INSTRUCTIONS FOR THE TASK:
Work through the entries below and show every line in which "counter" is found.

PROVIDED MATERIAL:
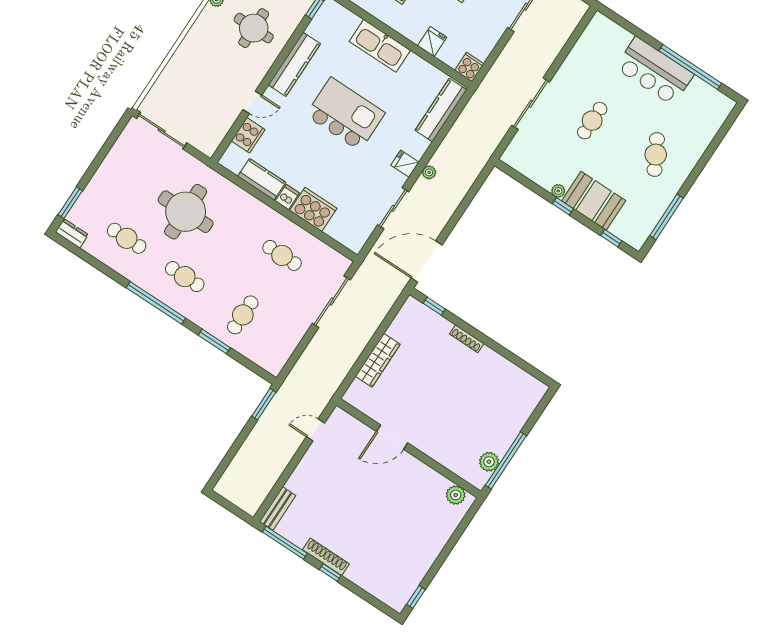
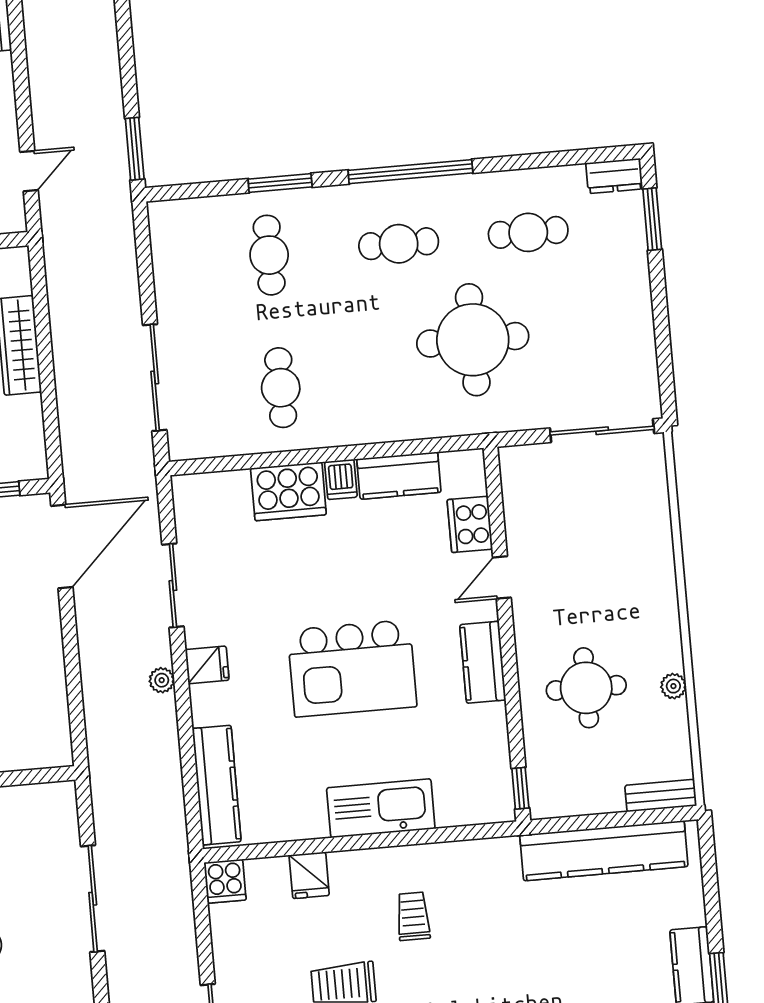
kitchen counter: (294, 64) -> (483, 662), width x0.67
cafe table: (282, 255) -> (281, 388), turned 90

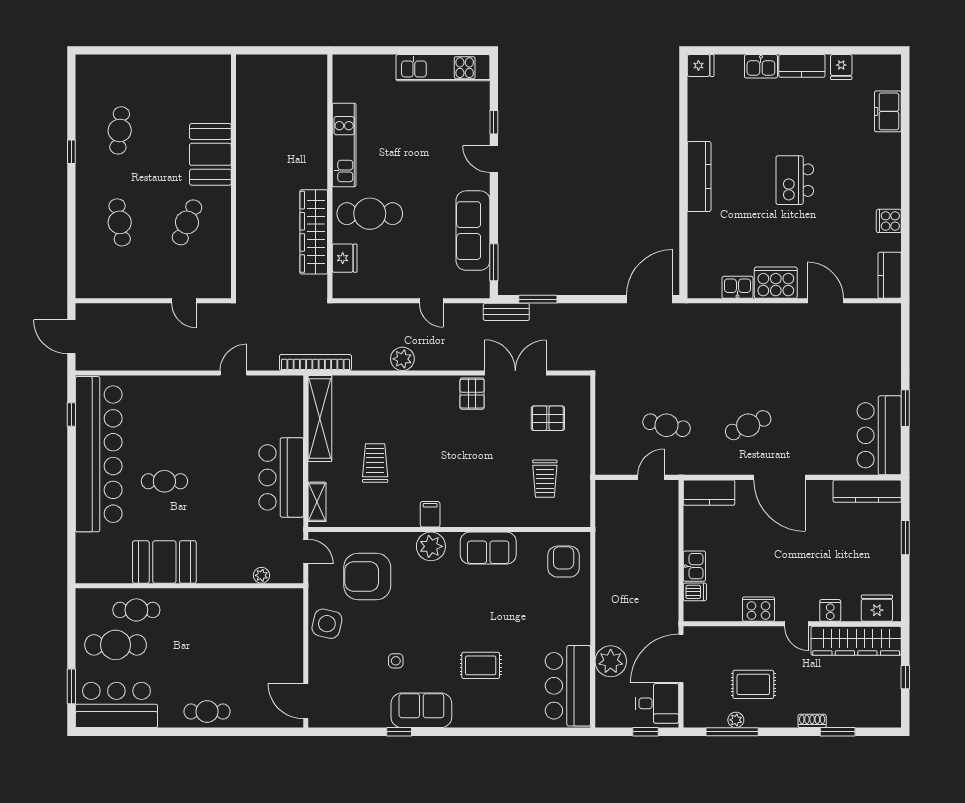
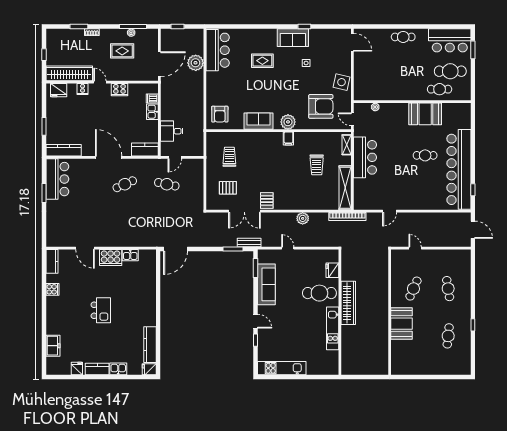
kitchen counter: (699, 177) -> (150, 345), moved
wardrobe: (314, 232) -> (348, 303), moved
desk: (657, 703) -> (172, 131), moved

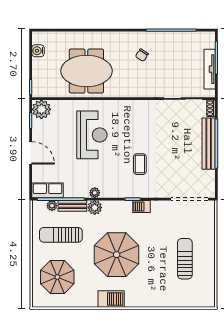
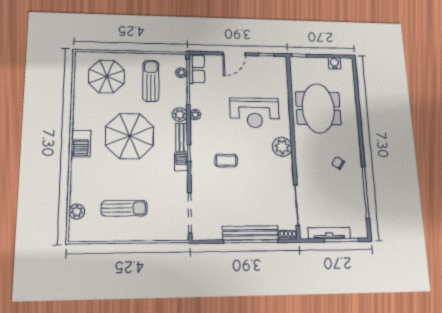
plant: (41, 109) -> (282, 147), moved
bench: (72, 206) -> (182, 138), moved
barbecue: (111, 299) -> (81, 144), moved
plant: (188, 301) -> (77, 212), added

RESPONSE BOX:
kitchen counter: (294, 64) -> (483, 662), width x0.67
kitchen counter: (699, 177) -> (150, 345), moved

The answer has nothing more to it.